What you need to do
State how many lines contain "section", and write nothing except that count.

Entries shown
++++++

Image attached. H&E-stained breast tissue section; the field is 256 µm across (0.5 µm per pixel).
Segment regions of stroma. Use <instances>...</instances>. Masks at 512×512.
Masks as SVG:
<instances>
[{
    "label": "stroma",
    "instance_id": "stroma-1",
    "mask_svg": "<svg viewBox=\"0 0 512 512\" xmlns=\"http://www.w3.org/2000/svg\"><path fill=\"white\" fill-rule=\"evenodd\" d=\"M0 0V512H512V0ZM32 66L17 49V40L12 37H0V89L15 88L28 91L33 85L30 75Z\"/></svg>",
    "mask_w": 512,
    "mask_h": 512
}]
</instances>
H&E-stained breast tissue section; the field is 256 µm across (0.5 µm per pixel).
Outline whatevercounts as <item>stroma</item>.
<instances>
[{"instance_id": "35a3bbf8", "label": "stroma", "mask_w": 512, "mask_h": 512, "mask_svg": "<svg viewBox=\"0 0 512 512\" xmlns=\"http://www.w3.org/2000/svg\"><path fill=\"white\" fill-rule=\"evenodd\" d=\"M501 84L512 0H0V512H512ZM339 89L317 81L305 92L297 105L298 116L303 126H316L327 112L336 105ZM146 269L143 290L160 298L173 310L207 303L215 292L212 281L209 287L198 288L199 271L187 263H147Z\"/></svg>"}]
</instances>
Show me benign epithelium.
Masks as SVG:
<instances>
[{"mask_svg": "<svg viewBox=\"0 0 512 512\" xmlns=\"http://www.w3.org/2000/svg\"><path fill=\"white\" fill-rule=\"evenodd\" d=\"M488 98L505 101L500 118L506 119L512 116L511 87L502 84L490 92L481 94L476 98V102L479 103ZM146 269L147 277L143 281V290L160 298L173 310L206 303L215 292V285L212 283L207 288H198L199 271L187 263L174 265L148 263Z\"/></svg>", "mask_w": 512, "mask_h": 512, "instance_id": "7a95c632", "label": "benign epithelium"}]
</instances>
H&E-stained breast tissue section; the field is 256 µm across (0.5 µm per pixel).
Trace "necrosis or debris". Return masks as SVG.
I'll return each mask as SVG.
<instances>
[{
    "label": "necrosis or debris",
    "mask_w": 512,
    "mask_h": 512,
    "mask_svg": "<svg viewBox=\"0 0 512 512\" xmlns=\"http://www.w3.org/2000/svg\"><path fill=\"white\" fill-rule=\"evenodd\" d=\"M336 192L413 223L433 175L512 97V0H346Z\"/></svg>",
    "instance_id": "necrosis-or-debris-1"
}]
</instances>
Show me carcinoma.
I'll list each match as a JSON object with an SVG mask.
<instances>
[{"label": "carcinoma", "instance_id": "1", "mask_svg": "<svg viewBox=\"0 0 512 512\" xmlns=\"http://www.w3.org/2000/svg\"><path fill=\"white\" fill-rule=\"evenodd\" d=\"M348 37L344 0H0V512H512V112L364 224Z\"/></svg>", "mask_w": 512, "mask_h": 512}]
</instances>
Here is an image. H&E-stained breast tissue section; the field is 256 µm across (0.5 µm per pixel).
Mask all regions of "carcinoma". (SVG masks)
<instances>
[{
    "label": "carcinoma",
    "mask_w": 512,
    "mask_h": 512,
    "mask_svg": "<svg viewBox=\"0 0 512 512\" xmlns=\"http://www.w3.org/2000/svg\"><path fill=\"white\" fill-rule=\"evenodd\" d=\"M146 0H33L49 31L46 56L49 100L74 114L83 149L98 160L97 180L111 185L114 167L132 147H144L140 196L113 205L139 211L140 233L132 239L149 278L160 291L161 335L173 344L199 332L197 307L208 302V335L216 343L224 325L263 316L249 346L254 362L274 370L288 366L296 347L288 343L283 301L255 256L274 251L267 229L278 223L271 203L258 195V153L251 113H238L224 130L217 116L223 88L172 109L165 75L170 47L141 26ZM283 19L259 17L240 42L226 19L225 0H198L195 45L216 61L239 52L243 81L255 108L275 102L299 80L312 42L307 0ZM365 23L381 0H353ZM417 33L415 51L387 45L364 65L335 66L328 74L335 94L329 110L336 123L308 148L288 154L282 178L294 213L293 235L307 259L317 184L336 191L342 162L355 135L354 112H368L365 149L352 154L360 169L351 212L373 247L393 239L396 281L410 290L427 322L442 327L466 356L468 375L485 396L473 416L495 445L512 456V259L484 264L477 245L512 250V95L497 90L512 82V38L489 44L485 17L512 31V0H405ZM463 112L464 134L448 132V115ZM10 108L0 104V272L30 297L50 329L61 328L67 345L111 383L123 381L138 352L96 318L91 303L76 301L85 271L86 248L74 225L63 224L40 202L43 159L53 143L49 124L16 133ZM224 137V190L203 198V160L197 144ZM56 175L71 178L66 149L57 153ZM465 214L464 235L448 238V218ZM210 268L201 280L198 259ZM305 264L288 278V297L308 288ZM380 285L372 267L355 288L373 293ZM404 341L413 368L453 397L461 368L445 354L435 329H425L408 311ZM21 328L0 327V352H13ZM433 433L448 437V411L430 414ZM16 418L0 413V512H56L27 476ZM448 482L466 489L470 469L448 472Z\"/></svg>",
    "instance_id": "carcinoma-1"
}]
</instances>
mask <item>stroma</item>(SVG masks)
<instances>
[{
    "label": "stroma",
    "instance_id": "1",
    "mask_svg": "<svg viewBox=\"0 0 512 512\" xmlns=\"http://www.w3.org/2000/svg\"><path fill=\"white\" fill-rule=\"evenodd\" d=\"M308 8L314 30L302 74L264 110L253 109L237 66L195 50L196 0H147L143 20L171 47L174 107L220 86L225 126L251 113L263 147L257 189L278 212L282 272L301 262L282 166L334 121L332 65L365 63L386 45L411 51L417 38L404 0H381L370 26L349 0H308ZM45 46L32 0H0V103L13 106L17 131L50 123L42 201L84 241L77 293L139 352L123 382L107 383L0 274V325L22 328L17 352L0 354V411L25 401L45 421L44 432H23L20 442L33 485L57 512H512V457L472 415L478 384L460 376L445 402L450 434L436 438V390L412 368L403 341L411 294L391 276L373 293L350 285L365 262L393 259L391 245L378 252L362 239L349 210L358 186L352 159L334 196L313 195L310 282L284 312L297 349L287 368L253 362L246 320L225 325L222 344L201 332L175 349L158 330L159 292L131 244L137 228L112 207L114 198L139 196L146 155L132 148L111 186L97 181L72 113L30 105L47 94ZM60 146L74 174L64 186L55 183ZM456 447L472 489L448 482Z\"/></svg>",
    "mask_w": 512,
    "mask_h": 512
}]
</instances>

++++++

Response to the exercise
4